▶ What the task requires: Each line below is to be copied exactly as it appears.

(Two-dimensional motion records)

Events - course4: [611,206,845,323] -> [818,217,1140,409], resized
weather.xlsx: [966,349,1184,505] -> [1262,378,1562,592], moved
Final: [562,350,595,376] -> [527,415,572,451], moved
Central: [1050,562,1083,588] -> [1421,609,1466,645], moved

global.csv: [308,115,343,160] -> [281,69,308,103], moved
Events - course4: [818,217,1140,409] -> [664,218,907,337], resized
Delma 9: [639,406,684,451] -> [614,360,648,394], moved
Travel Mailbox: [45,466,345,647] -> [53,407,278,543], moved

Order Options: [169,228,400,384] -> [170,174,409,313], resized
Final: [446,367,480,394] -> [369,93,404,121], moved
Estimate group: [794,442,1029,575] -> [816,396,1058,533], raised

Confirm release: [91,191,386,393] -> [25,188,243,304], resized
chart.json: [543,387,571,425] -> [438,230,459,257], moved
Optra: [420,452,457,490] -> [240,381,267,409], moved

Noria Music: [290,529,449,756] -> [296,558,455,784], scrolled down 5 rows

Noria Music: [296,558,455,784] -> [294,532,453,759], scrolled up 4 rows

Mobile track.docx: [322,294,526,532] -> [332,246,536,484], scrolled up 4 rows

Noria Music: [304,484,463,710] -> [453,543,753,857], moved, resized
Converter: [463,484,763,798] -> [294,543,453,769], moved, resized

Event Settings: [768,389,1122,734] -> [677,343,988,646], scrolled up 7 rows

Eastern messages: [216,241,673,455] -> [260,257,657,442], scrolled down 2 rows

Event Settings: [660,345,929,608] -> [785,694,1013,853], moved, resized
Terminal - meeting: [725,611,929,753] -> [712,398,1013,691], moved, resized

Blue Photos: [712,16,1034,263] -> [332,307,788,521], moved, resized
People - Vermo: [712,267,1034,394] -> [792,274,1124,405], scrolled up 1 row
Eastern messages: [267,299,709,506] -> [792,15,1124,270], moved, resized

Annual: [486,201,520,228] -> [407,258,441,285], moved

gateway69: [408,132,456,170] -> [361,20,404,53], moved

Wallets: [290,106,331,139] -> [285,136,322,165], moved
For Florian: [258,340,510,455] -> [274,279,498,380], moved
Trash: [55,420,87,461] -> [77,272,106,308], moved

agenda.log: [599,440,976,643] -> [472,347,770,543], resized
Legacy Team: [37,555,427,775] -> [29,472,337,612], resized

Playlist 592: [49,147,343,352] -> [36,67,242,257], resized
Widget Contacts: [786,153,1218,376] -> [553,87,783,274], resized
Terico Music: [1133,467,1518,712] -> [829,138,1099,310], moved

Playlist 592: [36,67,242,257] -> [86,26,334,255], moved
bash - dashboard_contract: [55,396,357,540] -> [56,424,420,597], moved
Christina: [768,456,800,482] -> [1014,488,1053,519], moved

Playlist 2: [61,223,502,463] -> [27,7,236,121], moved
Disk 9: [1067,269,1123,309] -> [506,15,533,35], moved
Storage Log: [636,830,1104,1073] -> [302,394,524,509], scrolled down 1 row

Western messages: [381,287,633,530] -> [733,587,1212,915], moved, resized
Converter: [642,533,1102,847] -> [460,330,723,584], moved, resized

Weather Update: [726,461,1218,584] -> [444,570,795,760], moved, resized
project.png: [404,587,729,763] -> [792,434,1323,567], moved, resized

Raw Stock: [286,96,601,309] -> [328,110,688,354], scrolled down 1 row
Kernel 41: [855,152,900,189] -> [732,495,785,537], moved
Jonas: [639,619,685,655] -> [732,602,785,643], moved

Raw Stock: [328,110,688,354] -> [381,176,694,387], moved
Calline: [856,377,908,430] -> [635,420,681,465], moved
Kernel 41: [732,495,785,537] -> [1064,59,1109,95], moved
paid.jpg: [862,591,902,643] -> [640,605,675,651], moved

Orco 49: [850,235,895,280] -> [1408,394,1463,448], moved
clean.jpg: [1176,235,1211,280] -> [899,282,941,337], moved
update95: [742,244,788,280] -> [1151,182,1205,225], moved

▶ Answer space:
Events - course4: [611,206,845,323] -> [818,217,1140,409], resized
weather.xlsx: [966,349,1184,505] -> [1262,378,1562,592], moved
Final: [562,350,595,376] -> [527,415,572,451], moved
Central: [1050,562,1083,588] -> [1421,609,1466,645], moved

global.csv: [308,115,343,160] -> [281,69,308,103], moved
Events - course4: [818,217,1140,409] -> [664,218,907,337], resized
Delma 9: [639,406,684,451] -> [614,360,648,394], moved
Travel Mailbox: [45,466,345,647] -> [53,407,278,543], moved

Order Options: [169,228,400,384] -> [170,174,409,313], resized
Final: [446,367,480,394] -> [369,93,404,121], moved
Estimate group: [794,442,1029,575] -> [816,396,1058,533], raised

Confirm release: [91,191,386,393] -> [25,188,243,304], resized
chart.json: [543,387,571,425] -> [438,230,459,257], moved
Optra: [420,452,457,490] -> [240,381,267,409], moved

Noria Music: [290,529,449,756] -> [296,558,455,784], scrolled down 5 rows

Noria Music: [296,558,455,784] -> [294,532,453,759], scrolled up 4 rows

Mobile track.docx: [322,294,526,532] -> [332,246,536,484], scrolled up 4 rows

Noria Music: [304,484,463,710] -> [453,543,753,857], moved, resized
Converter: [463,484,763,798] -> [294,543,453,769], moved, resized

Event Settings: [768,389,1122,734] -> [677,343,988,646], scrolled up 7 rows

Eastern messages: [216,241,673,455] -> [260,257,657,442], scrolled down 2 rows

Event Settings: [660,345,929,608] -> [785,694,1013,853], moved, resized
Terminal - meeting: [725,611,929,753] -> [712,398,1013,691], moved, resized

Blue Photos: [712,16,1034,263] -> [332,307,788,521], moved, resized
People - Vermo: [712,267,1034,394] -> [792,274,1124,405], scrolled up 1 row
Eastern messages: [267,299,709,506] -> [792,15,1124,270], moved, resized

Annual: [486,201,520,228] -> [407,258,441,285], moved

gateway69: [408,132,456,170] -> [361,20,404,53], moved

Wallets: [290,106,331,139] -> [285,136,322,165], moved
For Florian: [258,340,510,455] -> [274,279,498,380], moved
Trash: [55,420,87,461] -> [77,272,106,308], moved

agenda.log: [599,440,976,643] -> [472,347,770,543], resized
Legacy Team: [37,555,427,775] -> [29,472,337,612], resized

Playlist 592: [49,147,343,352] -> [36,67,242,257], resized
Widget Contacts: [786,153,1218,376] -> [553,87,783,274], resized
Terico Music: [1133,467,1518,712] -> [829,138,1099,310], moved

Playlist 592: [36,67,242,257] -> [86,26,334,255], moved
bash - dashboard_contract: [55,396,357,540] -> [56,424,420,597], moved
Christina: [768,456,800,482] -> [1014,488,1053,519], moved

Playlist 2: [61,223,502,463] -> [27,7,236,121], moved
Disk 9: [1067,269,1123,309] -> [506,15,533,35], moved
Storage Log: [636,830,1104,1073] -> [302,394,524,509], scrolled down 1 row

Western messages: [381,287,633,530] -> [733,587,1212,915], moved, resized
Converter: [642,533,1102,847] -> [460,330,723,584], moved, resized

Weather Update: [726,461,1218,584] -> [444,570,795,760], moved, resized
project.png: [404,587,729,763] -> [792,434,1323,567], moved, resized

Raw Stock: [286,96,601,309] -> [328,110,688,354], scrolled down 1 row
Kernel 41: [855,152,900,189] -> [732,495,785,537], moved
Jonas: [639,619,685,655] -> [732,602,785,643], moved

Raw Stock: [328,110,688,354] -> [381,176,694,387], moved
Calline: [856,377,908,430] -> [635,420,681,465], moved
Kernel 41: [732,495,785,537] -> [1064,59,1109,95], moved
paid.jpg: [862,591,902,643] -> [640,605,675,651], moved

Orco 49: [850,235,895,280] -> [1408,394,1463,448], moved
clean.jpg: [1176,235,1211,280] -> [899,282,941,337], moved
update95: [742,244,788,280] -> [1151,182,1205,225], moved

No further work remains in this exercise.